What is being asked: Report each line of the listing below that holds "turquoise".

Supplied data:

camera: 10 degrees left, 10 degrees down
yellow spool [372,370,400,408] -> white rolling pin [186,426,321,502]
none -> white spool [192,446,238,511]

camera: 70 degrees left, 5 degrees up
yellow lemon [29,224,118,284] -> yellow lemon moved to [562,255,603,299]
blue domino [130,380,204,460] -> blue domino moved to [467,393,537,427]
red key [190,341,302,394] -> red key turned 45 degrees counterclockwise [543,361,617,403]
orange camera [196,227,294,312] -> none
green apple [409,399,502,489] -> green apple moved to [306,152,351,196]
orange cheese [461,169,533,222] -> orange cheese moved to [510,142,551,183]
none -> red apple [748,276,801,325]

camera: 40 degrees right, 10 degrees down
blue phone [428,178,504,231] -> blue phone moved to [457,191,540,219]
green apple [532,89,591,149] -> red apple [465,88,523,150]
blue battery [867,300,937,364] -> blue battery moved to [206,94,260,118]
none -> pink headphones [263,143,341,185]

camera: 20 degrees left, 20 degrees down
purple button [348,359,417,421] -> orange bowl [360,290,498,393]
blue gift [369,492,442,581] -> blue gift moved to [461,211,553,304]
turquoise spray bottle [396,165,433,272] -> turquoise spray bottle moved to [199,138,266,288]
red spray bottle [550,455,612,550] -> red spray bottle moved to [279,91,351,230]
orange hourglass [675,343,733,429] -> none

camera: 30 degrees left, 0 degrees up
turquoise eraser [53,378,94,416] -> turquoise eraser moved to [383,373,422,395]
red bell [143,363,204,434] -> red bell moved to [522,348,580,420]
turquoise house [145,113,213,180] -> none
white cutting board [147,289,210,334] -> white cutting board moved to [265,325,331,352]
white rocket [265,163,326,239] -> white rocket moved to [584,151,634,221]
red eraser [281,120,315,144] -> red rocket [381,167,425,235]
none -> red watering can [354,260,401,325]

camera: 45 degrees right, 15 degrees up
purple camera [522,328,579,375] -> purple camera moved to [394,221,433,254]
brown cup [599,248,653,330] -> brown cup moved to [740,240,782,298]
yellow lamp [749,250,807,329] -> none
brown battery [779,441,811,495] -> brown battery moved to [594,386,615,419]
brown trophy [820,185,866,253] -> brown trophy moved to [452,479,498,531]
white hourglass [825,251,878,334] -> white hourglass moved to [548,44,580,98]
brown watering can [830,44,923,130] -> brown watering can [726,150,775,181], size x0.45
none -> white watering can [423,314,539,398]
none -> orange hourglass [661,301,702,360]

Written response:
turquoise spray bottle [396,165,433,272] -> turquoise spray bottle moved to [199,138,266,288]
turquoise eraser [53,378,94,416] -> turquoise eraser moved to [383,373,422,395]
turquoise house [145,113,213,180] -> none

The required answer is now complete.